• **Exercise data**
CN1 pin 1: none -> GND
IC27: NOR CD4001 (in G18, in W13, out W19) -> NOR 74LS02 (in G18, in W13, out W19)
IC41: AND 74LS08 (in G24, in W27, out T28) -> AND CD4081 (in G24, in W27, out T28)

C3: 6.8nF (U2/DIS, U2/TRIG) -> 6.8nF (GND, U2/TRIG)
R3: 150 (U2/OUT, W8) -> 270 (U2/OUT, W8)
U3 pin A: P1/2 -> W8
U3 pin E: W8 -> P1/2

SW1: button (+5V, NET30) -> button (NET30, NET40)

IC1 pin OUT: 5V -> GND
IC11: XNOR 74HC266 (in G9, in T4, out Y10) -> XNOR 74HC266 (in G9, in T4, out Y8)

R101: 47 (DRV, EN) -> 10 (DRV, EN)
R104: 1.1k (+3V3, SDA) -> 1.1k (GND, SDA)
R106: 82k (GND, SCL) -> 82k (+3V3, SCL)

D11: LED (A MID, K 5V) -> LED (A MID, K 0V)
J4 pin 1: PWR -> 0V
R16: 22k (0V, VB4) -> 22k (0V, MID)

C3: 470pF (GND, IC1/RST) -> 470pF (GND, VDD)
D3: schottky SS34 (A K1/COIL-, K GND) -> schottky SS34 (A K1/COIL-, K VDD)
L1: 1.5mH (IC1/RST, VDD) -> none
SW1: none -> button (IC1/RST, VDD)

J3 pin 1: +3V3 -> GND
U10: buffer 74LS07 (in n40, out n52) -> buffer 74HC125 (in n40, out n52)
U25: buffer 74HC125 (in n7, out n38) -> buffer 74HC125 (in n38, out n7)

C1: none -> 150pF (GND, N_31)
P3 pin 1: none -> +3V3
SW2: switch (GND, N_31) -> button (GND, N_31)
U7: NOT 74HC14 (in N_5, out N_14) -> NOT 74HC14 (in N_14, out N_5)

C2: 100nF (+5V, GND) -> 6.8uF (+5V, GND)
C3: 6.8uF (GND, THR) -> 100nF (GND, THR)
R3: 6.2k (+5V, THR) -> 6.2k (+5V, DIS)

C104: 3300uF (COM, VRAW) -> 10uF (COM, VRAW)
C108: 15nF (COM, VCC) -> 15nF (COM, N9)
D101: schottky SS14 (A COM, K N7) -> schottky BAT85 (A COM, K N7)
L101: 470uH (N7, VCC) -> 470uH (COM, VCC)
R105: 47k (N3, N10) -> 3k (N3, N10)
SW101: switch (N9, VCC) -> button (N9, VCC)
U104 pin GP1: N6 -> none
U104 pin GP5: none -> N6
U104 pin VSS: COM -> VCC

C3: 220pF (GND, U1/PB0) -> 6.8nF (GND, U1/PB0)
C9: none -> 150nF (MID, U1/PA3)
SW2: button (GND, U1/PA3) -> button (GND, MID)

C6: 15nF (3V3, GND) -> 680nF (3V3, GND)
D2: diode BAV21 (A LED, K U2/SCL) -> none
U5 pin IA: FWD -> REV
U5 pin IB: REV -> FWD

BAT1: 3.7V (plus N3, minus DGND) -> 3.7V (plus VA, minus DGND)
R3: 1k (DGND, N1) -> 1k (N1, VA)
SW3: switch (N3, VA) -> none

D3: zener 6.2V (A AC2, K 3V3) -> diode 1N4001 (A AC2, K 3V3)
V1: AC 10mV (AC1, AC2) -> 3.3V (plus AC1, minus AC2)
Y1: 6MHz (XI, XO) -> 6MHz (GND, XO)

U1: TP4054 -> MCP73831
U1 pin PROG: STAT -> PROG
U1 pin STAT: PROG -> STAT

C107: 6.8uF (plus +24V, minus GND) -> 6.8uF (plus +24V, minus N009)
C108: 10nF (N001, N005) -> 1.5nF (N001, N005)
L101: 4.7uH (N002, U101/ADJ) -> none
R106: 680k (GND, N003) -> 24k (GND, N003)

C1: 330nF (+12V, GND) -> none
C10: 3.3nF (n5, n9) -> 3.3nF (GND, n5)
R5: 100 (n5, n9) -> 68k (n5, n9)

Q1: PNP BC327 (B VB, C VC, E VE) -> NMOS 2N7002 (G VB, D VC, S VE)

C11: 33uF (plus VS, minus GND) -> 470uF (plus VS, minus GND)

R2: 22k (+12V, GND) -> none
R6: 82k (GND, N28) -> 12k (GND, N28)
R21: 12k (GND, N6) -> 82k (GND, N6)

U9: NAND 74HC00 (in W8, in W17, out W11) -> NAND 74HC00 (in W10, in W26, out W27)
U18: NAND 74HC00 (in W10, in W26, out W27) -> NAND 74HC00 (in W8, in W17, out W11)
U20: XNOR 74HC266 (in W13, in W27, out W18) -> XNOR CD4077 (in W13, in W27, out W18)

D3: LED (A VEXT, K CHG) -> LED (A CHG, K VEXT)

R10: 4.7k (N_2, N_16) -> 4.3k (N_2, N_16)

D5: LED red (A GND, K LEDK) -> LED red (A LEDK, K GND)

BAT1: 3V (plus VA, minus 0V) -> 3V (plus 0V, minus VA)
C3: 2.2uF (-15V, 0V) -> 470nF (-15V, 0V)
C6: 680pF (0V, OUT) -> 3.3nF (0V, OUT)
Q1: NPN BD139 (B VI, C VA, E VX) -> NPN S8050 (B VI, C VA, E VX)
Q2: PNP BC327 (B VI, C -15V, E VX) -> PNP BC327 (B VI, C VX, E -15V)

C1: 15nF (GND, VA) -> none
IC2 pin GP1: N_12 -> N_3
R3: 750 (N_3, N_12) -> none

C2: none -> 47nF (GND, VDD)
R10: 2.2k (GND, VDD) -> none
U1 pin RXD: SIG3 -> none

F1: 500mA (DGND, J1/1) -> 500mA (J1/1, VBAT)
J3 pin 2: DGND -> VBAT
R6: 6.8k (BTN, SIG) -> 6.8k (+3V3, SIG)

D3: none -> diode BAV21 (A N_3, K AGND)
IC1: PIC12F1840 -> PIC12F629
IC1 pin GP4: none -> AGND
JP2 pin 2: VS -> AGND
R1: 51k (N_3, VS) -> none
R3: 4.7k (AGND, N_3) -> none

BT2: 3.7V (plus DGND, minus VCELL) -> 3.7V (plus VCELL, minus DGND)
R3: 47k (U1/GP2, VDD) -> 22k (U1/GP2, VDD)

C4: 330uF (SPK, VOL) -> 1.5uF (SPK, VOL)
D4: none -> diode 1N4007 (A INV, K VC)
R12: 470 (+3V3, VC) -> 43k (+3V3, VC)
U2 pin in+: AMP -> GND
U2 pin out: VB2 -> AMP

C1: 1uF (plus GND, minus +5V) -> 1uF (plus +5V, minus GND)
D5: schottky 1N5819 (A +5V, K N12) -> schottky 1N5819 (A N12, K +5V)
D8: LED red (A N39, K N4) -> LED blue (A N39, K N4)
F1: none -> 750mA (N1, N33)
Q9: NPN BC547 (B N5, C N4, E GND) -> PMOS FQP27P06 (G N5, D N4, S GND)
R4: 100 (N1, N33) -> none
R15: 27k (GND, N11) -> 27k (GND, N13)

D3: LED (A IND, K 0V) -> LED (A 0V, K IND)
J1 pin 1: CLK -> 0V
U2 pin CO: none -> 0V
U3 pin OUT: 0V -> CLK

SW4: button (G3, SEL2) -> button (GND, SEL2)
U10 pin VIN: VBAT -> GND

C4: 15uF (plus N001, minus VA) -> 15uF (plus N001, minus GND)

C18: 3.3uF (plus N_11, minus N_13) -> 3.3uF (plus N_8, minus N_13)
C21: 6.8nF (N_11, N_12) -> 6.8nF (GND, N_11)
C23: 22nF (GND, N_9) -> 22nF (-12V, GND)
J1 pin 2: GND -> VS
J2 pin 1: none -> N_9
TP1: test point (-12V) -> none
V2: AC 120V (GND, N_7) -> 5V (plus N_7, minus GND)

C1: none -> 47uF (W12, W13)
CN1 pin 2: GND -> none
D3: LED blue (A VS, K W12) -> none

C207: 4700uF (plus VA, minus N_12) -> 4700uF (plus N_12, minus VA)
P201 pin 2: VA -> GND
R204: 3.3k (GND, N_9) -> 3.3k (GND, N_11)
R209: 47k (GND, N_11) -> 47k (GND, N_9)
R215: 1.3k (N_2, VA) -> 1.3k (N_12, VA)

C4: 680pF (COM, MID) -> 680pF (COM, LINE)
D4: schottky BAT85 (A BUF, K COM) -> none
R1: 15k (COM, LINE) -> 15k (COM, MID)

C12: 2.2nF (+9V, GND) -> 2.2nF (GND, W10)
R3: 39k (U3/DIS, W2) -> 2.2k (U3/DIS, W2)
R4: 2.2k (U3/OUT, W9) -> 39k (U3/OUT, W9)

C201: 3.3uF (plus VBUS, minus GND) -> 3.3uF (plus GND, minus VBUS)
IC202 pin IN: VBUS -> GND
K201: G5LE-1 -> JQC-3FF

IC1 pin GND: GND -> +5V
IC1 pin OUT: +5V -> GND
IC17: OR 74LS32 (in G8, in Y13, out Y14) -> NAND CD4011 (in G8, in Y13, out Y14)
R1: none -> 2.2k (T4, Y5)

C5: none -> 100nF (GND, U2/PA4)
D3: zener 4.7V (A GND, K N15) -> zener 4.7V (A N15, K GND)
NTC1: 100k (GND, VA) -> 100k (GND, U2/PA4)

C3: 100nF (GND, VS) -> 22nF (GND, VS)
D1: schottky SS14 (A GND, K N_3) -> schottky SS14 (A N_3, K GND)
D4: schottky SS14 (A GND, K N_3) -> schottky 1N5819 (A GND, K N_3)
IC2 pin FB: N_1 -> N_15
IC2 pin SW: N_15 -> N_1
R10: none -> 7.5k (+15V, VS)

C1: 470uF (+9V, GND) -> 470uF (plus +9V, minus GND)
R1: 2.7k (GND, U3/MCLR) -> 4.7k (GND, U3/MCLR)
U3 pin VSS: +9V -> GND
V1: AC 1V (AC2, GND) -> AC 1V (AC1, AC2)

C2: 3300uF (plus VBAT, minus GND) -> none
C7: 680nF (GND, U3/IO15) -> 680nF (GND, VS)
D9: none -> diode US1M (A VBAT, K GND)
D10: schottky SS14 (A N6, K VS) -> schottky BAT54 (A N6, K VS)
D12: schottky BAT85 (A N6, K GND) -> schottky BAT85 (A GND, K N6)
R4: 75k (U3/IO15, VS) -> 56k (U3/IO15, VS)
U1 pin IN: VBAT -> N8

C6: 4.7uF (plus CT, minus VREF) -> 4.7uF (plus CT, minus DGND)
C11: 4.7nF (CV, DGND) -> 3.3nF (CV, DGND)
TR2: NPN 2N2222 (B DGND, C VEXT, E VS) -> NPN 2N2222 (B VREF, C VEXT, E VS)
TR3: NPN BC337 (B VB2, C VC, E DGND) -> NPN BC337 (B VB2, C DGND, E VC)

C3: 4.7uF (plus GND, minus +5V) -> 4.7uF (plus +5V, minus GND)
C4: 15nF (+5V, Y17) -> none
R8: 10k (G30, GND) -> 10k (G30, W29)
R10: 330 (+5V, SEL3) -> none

• **Problem**
Write out only the lines that run from the line containing "C3: 2.2uF (-15V, 0V) -> 470nF (-15V, 0V)" through the line containing "J2 pin 1: none -> N_9", both included, exactly as they appear above.

• **Written response**
C3: 2.2uF (-15V, 0V) -> 470nF (-15V, 0V)
C6: 680pF (0V, OUT) -> 3.3nF (0V, OUT)
Q1: NPN BD139 (B VI, C VA, E VX) -> NPN S8050 (B VI, C VA, E VX)
Q2: PNP BC327 (B VI, C -15V, E VX) -> PNP BC327 (B VI, C VX, E -15V)

C1: 15nF (GND, VA) -> none
IC2 pin GP1: N_12 -> N_3
R3: 750 (N_3, N_12) -> none

C2: none -> 47nF (GND, VDD)
R10: 2.2k (GND, VDD) -> none
U1 pin RXD: SIG3 -> none

F1: 500mA (DGND, J1/1) -> 500mA (J1/1, VBAT)
J3 pin 2: DGND -> VBAT
R6: 6.8k (BTN, SIG) -> 6.8k (+3V3, SIG)

D3: none -> diode BAV21 (A N_3, K AGND)
IC1: PIC12F1840 -> PIC12F629
IC1 pin GP4: none -> AGND
JP2 pin 2: VS -> AGND
R1: 51k (N_3, VS) -> none
R3: 4.7k (AGND, N_3) -> none

BT2: 3.7V (plus DGND, minus VCELL) -> 3.7V (plus VCELL, minus DGND)
R3: 47k (U1/GP2, VDD) -> 22k (U1/GP2, VDD)

C4: 330uF (SPK, VOL) -> 1.5uF (SPK, VOL)
D4: none -> diode 1N4007 (A INV, K VC)
R12: 470 (+3V3, VC) -> 43k (+3V3, VC)
U2 pin in+: AMP -> GND
U2 pin out: VB2 -> AMP

C1: 1uF (plus GND, minus +5V) -> 1uF (plus +5V, minus GND)
D5: schottky 1N5819 (A +5V, K N12) -> schottky 1N5819 (A N12, K +5V)
D8: LED red (A N39, K N4) -> LED blue (A N39, K N4)
F1: none -> 750mA (N1, N33)
Q9: NPN BC547 (B N5, C N4, E GND) -> PMOS FQP27P06 (G N5, D N4, S GND)
R4: 100 (N1, N33) -> none
R15: 27k (GND, N11) -> 27k (GND, N13)

D3: LED (A IND, K 0V) -> LED (A 0V, K IND)
J1 pin 1: CLK -> 0V
U2 pin CO: none -> 0V
U3 pin OUT: 0V -> CLK

SW4: button (G3, SEL2) -> button (GND, SEL2)
U10 pin VIN: VBAT -> GND

C4: 15uF (plus N001, minus VA) -> 15uF (plus N001, minus GND)

C18: 3.3uF (plus N_11, minus N_13) -> 3.3uF (plus N_8, minus N_13)
C21: 6.8nF (N_11, N_12) -> 6.8nF (GND, N_11)
C23: 22nF (GND, N_9) -> 22nF (-12V, GND)
J1 pin 2: GND -> VS
J2 pin 1: none -> N_9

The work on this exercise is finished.